◆ Required action:
Return exactly these lines and no others: the one containing "(425, 332) = (207, 221): none -> red star" and all that follow it to the end of the listing below.

◆ Data section:
----------------
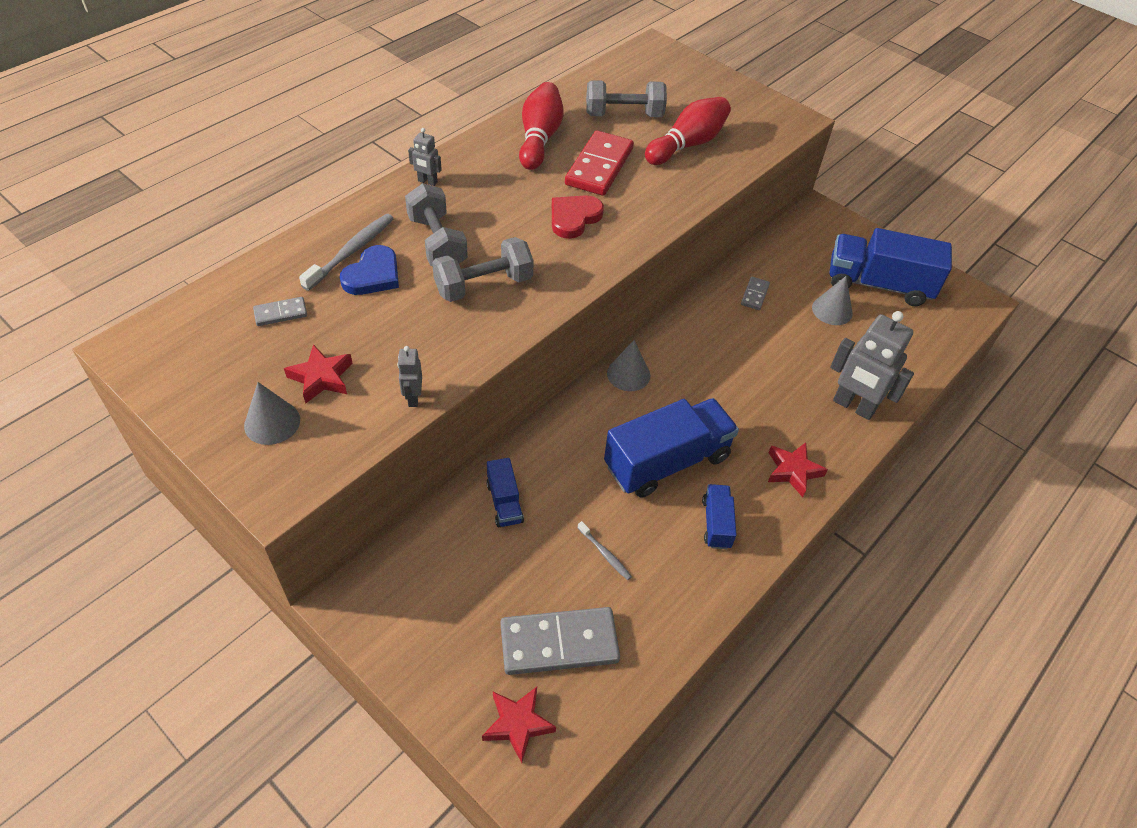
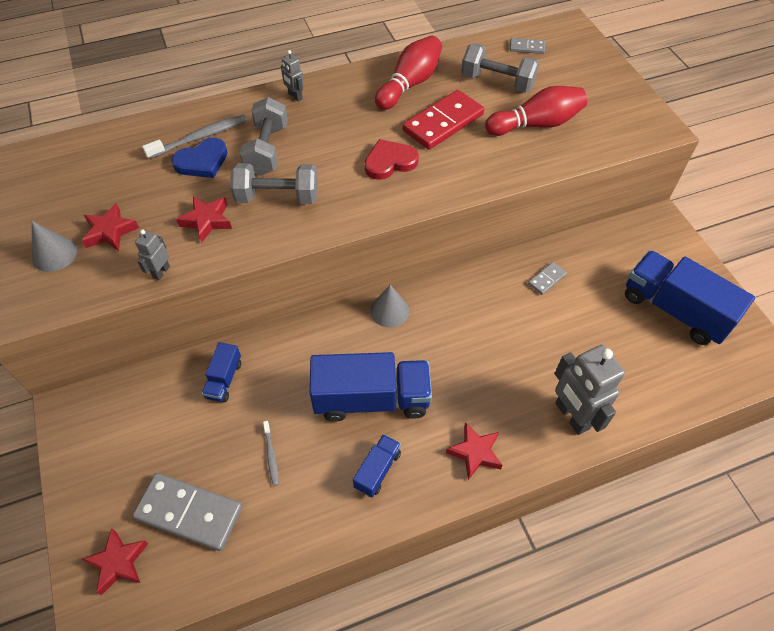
camera: 30 degrees right, 5 degrees up
(281, 313) = (118, 171): grey domino -> grey domino (527, 47)
(425, 332) = (207, 221): none -> red star
(832, 310) = (611, 318): grey cone -> none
----------------
◆ Solution for this problem:
(425, 332) = (207, 221): none -> red star
(832, 310) = (611, 318): grey cone -> none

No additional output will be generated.